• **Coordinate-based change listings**
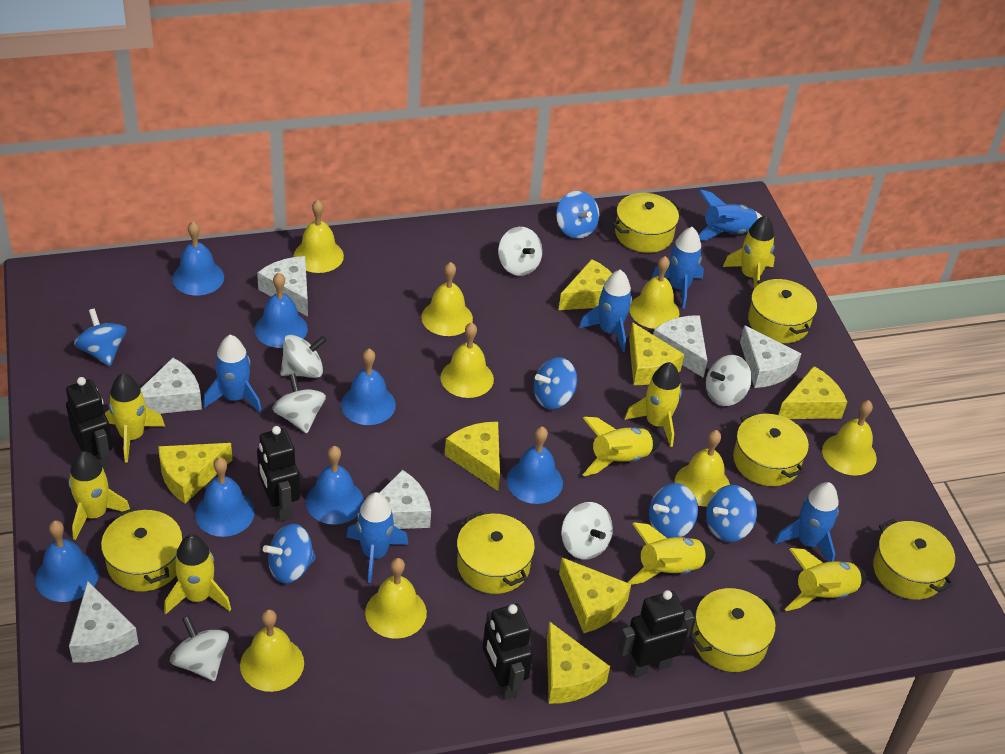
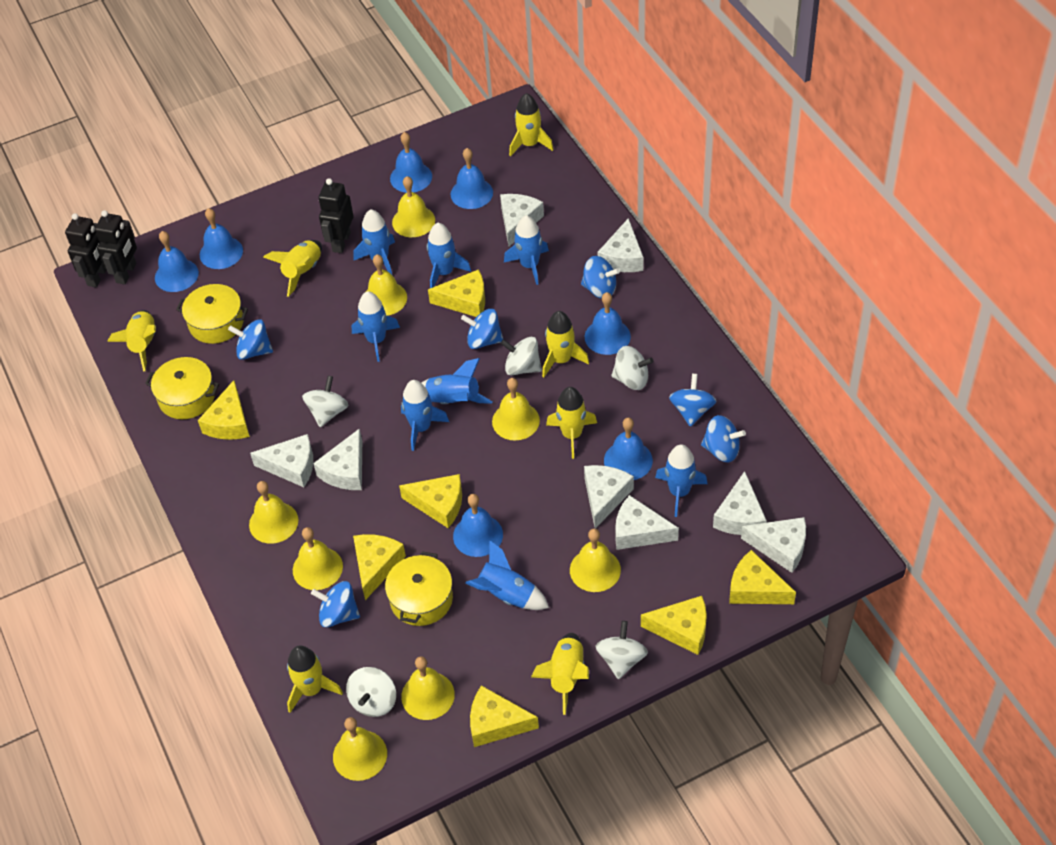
black robot: 4 -> 3
blue rocket: 6 -> 8
white cheese: 6 -> 8
white spinning top: 6 -> 5
yellow pot: 7 -> 3
yellow rocket: 8 -> 7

• **Task to complete**
A copy of each line above that holds the word "white" is the expected answer.

• **Answer**
white cheese: 6 -> 8
white spinning top: 6 -> 5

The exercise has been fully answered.